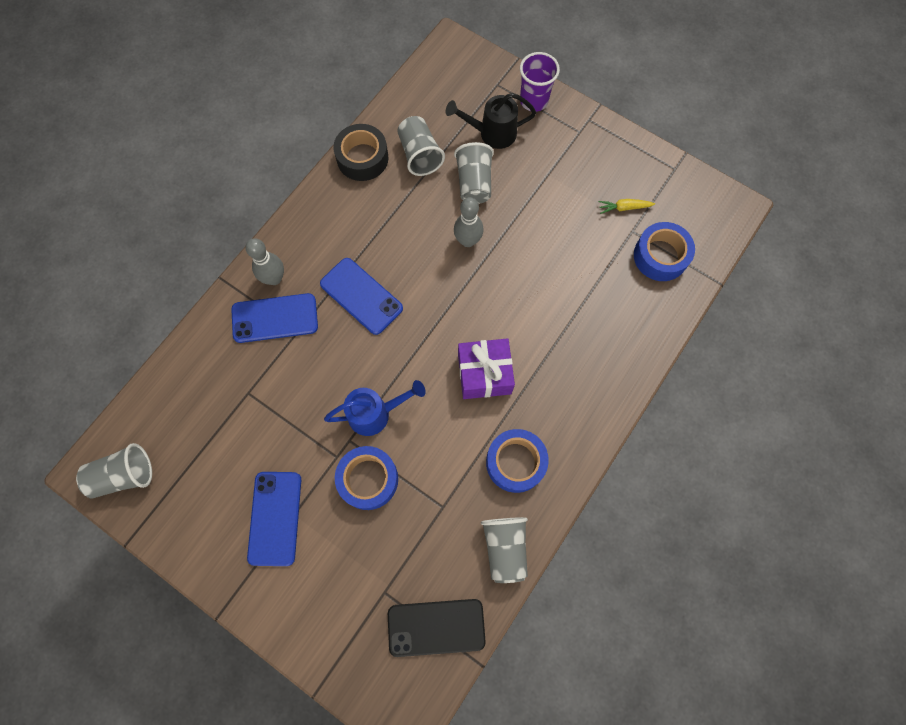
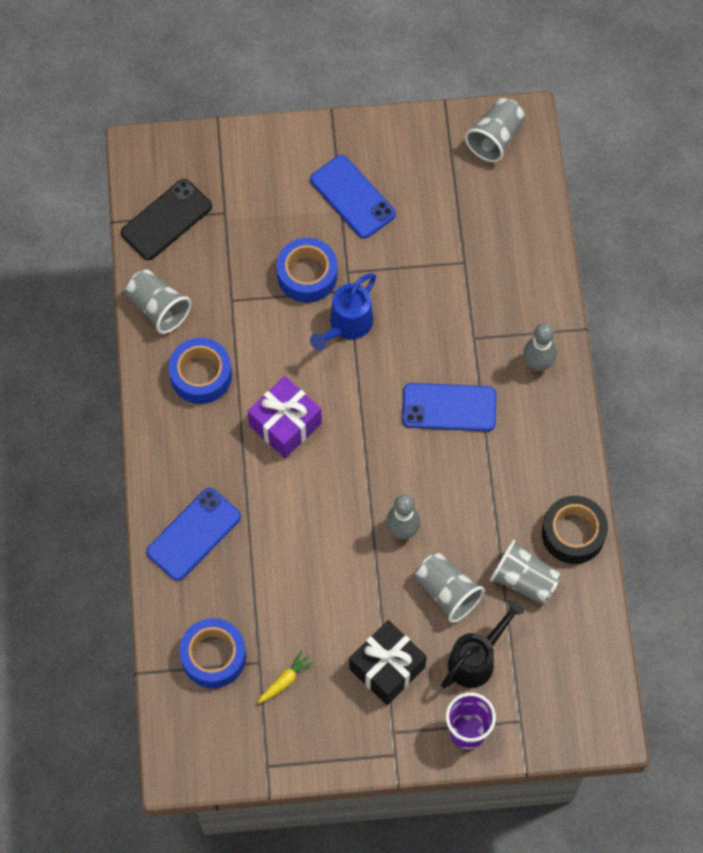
camera: 140 degrees right, 5 degrees down
blue phone [231,293,318,343] -> blue phone moved to [146,488,241,581]
none -> black gift [349,620,427,705]

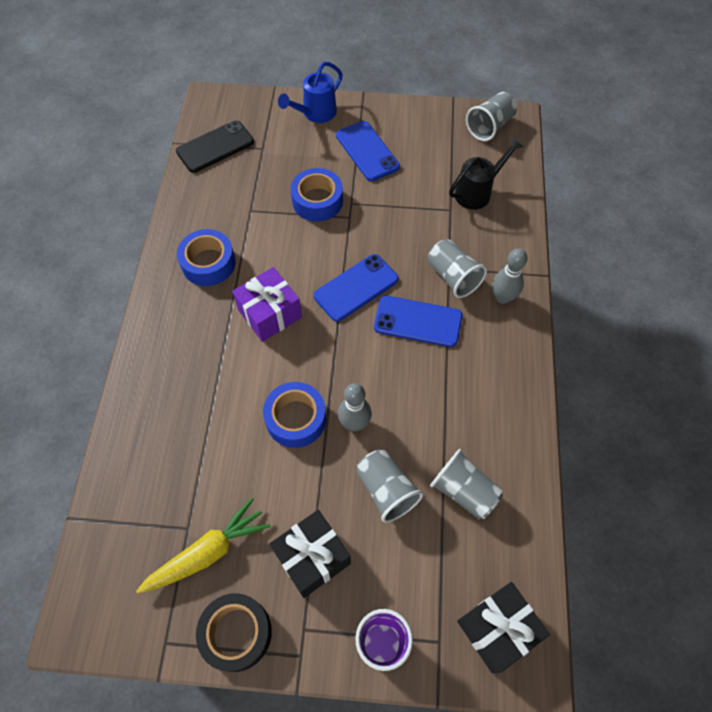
camera: 10 degrees right, 5 degrees down
grey cup [126,270,191,334] -> grey cup moved to [428,239,487,298]
blue phone [146,488,241,581] -> blue phone moved to [314,254,399,322]
blue tape [179,618,246,688] -> blue tape moved to [263,382,326,448]
yellow carrot [257,651,314,704] -> yellow carrot [136,497,271,594], size x1.99
blue watering can [310,273,376,350] -> blue watering can moved to [278,62,343,123]
black watering can [441,600,525,689] -> black watering can moved to [449,137,523,210]
black tape [542,496,608,564] -> black tape moved to [196,593,272,672]
none -> black gift [457,582,550,673]

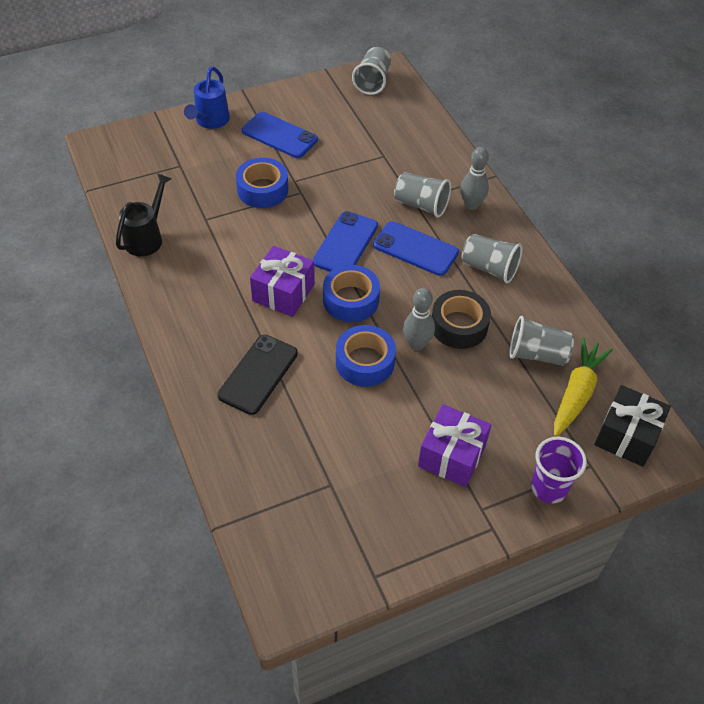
camera: 30 degrees left, 10 degrees down
yellow carrot [136,497,271,594] -> yellow carrot moved to [554,337,613,437]
black phone [176,120,254,173] -> black phone moved to [217,335,298,415]
blue tape [177,229,236,286] -> blue tape moved to [323,265,380,322]
black tape [196,593,272,672] -> black tape moved to [432,290,491,349]
black gift [270,510,351,598] -> purple gift [418,404,491,487]
grey cup [356,449,423,523] -> grey cup moved to [461,234,523,283]
blue phone [374,296,462,347] -> blue phone turned 45 degrees clockwise [373,221,459,276]
black watering can [449,137,523,210] -> black watering can moved to [116,173,171,256]

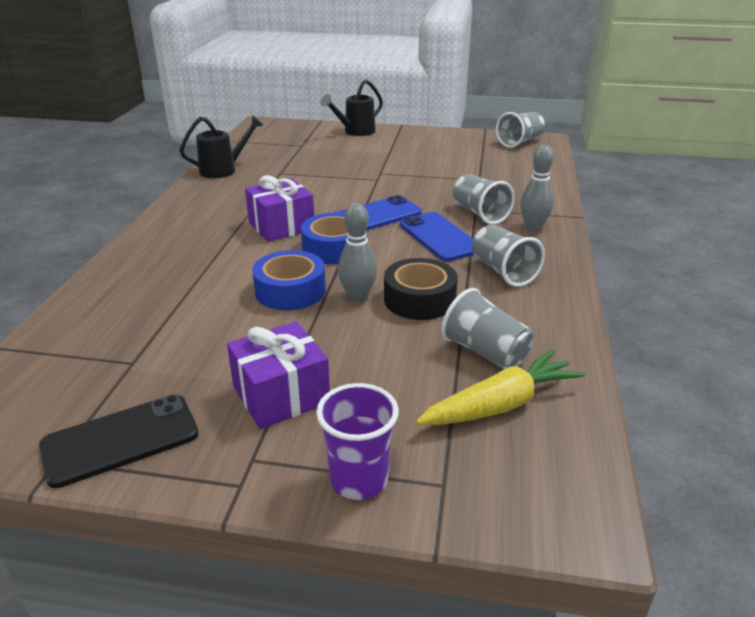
camera: 35 degrees right, 20 degrees down
blue watering can [184,67,230,129] -> black watering can [320,79,383,136]
black phone [217,335,298,415] -> black phone moved to [39,395,199,488]
blue tape [236,158,288,208] -> none
blue phone [242,112,318,158] -> none
black gift [594,385,671,467] -> none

*ASSIGNED TASK*
Once the pictures are set aside, write out the entries verbatim.

*TASK RESPONSE*
camera: 140 degrees right, 5 degrees down
blue phone [231,293,318,343] -> blue phone moved to [146,488,241,581]
none -> black gift [349,620,427,705]

camera: 10 degrees right, 5 degrees down
grey cup [126,270,191,334] -> grey cup moved to [428,239,487,298]
blue phone [146,488,241,581] -> blue phone moved to [314,254,399,322]
blue tape [179,618,246,688] -> blue tape moved to [263,382,326,448]
yellow carrot [257,651,314,704] -> yellow carrot [136,497,271,594], size x1.99
blue watering can [310,273,376,350] -> blue watering can moved to [278,62,343,123]
black watering can [441,600,525,689] -> black watering can moved to [449,137,523,210]
black tape [542,496,608,564] -> black tape moved to [196,593,272,672]
none -> black gift [457,582,550,673]

camera: 30 degrees left, 10 degrees down
yellow carrot [136,497,271,594] -> yellow carrot moved to [554,337,613,437]
black phone [176,120,254,173] -> black phone moved to [217,335,298,415]
blue tape [177,229,236,286] -> blue tape moved to [323,265,380,322]
black tape [196,593,272,672] -> black tape moved to [432,290,491,349]
black gift [270,510,351,598] -> purple gift [418,404,491,487]
grey cup [356,449,423,523] -> grey cup moved to [461,234,523,283]
blue phone [374,296,462,347] -> blue phone turned 45 degrees clockwise [373,221,459,276]
black watering can [449,137,523,210] -> black watering can moved to [116,173,171,256]

camera: 35 degrees right, 20 degrees down
blue watering can [184,67,230,129] -> black watering can [320,79,383,136]
black phone [217,335,298,415] -> black phone moved to [39,395,199,488]
blue tape [236,158,288,208] -> none
blue phone [242,112,318,158] -> none
black gift [594,385,671,467] -> none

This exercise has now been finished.